----- EXERCISE DATA
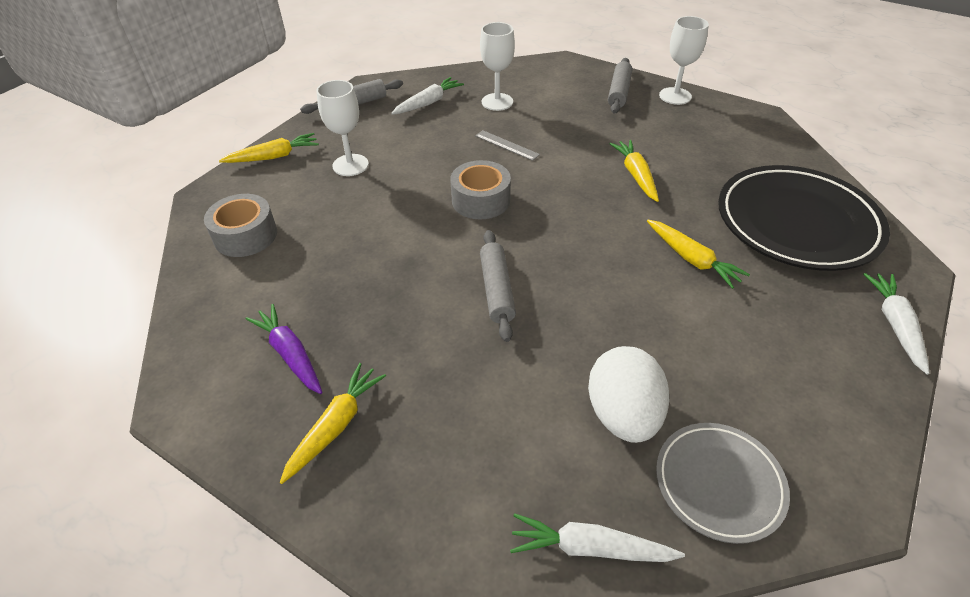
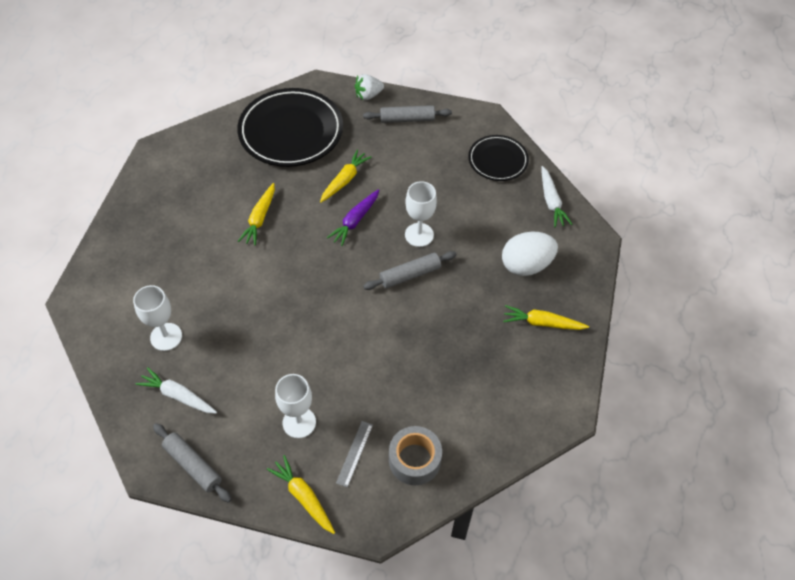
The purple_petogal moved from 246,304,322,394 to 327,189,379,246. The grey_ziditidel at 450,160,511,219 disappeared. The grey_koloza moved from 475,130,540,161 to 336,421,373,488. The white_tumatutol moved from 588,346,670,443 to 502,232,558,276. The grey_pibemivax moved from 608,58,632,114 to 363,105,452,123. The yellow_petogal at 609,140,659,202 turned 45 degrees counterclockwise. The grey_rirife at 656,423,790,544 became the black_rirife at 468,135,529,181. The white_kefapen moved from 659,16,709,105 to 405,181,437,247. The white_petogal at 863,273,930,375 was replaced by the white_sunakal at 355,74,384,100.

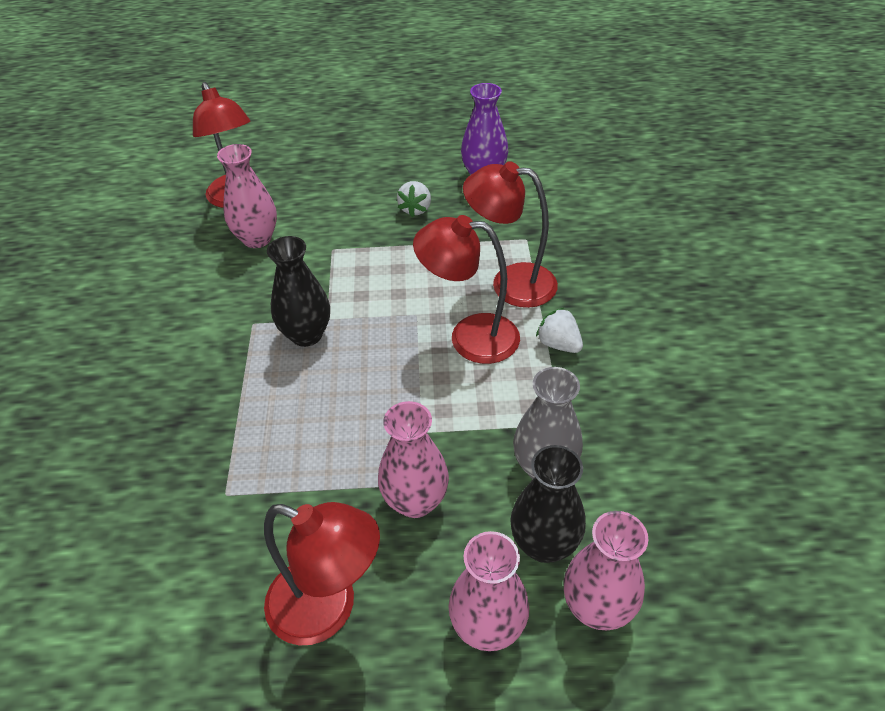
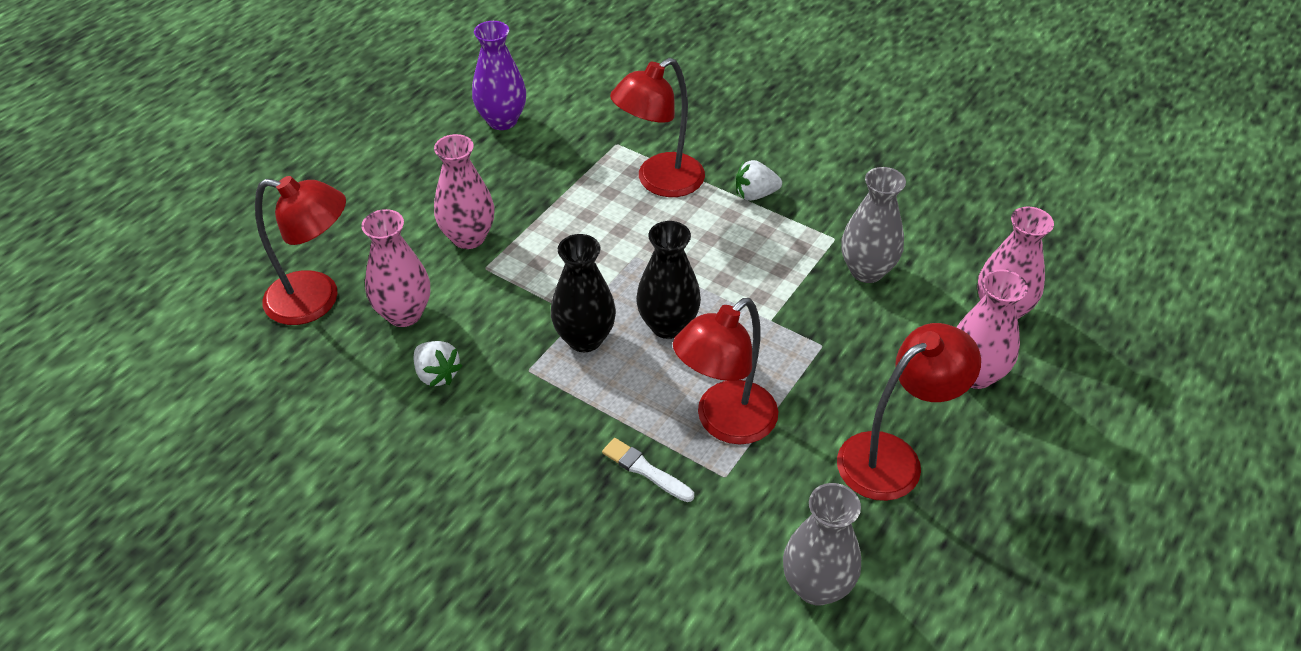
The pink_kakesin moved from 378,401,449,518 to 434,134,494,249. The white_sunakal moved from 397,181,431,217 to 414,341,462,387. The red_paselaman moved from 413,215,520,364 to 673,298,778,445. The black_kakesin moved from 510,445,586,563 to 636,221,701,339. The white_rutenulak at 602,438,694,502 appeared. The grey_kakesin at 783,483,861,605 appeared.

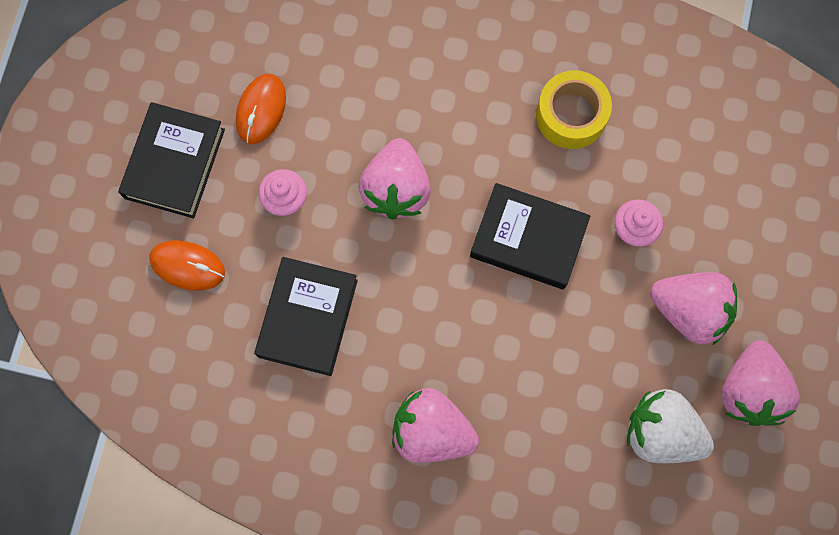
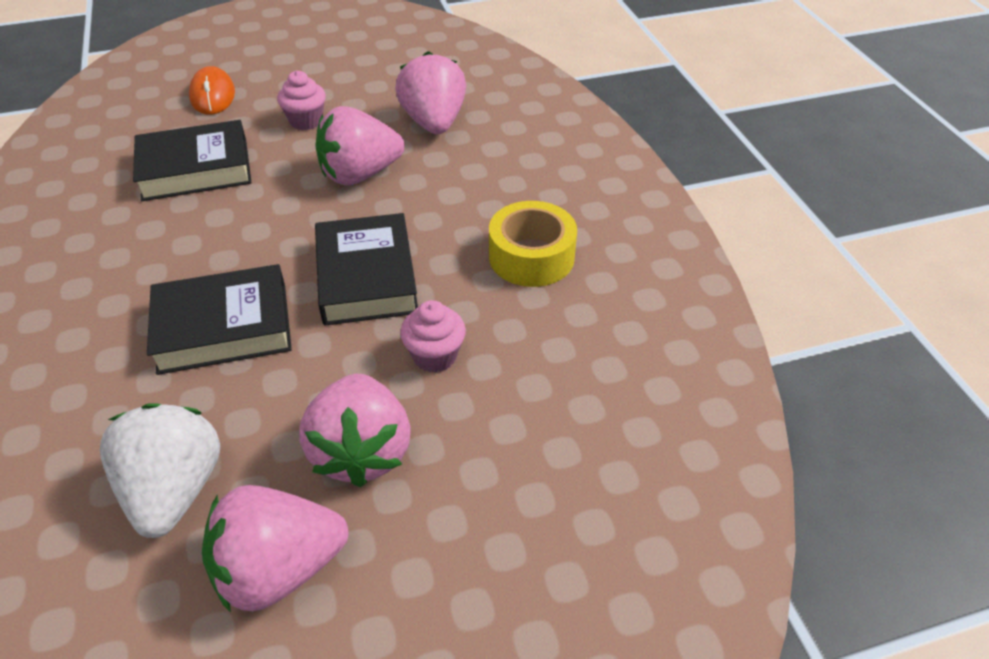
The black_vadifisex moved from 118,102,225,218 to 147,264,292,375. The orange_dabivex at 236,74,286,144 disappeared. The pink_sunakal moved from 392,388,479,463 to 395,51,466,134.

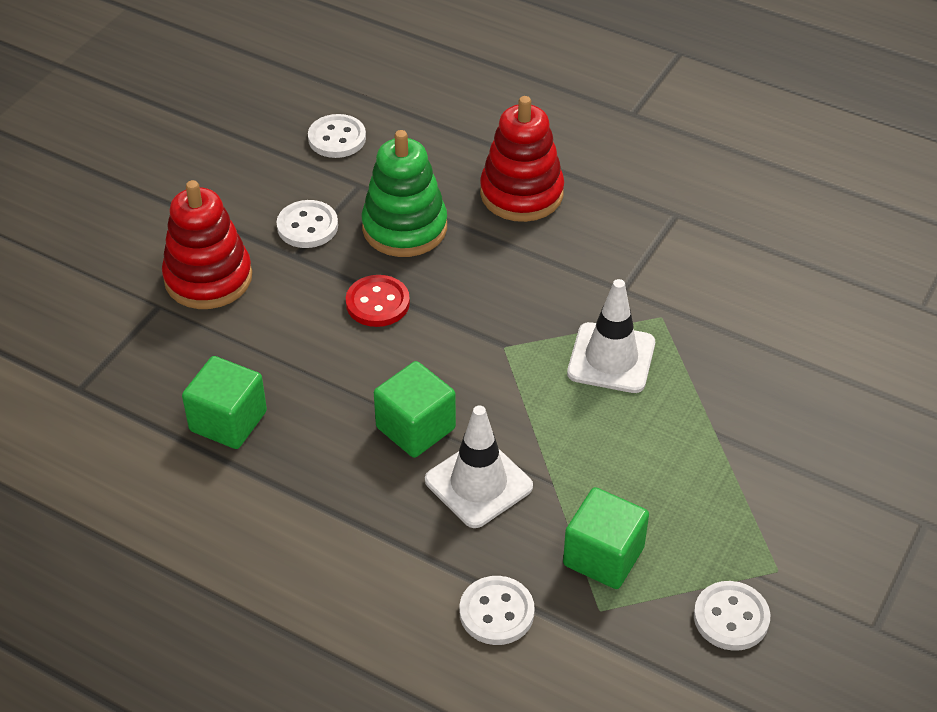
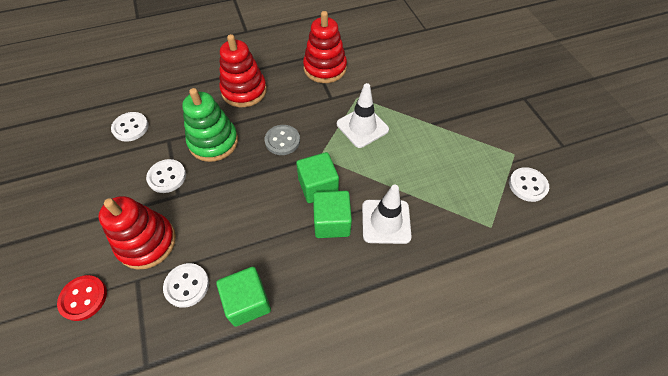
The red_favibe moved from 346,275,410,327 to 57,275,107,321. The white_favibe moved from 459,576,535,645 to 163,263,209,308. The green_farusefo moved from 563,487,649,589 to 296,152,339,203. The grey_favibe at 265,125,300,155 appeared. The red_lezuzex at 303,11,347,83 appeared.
----------
_TO DO_: For the material above, give every line again exactly and leave out the pictures.

_SOLUTION TO THIS EXERCISE_:
The purple_petogal moved from 246,304,322,394 to 327,189,379,246. The grey_ziditidel at 450,160,511,219 disappeared. The grey_koloza moved from 475,130,540,161 to 336,421,373,488. The white_tumatutol moved from 588,346,670,443 to 502,232,558,276. The grey_pibemivax moved from 608,58,632,114 to 363,105,452,123. The yellow_petogal at 609,140,659,202 turned 45 degrees counterclockwise. The grey_rirife at 656,423,790,544 became the black_rirife at 468,135,529,181. The white_kefapen moved from 659,16,709,105 to 405,181,437,247. The white_petogal at 863,273,930,375 was replaced by the white_sunakal at 355,74,384,100.

The pink_kakesin moved from 378,401,449,518 to 434,134,494,249. The white_sunakal moved from 397,181,431,217 to 414,341,462,387. The red_paselaman moved from 413,215,520,364 to 673,298,778,445. The black_kakesin moved from 510,445,586,563 to 636,221,701,339. The white_rutenulak at 602,438,694,502 appeared. The grey_kakesin at 783,483,861,605 appeared.

The black_vadifisex moved from 118,102,225,218 to 147,264,292,375. The orange_dabivex at 236,74,286,144 disappeared. The pink_sunakal moved from 392,388,479,463 to 395,51,466,134.

The red_favibe moved from 346,275,410,327 to 57,275,107,321. The white_favibe moved from 459,576,535,645 to 163,263,209,308. The green_farusefo moved from 563,487,649,589 to 296,152,339,203. The grey_favibe at 265,125,300,155 appeared. The red_lezuzex at 303,11,347,83 appeared.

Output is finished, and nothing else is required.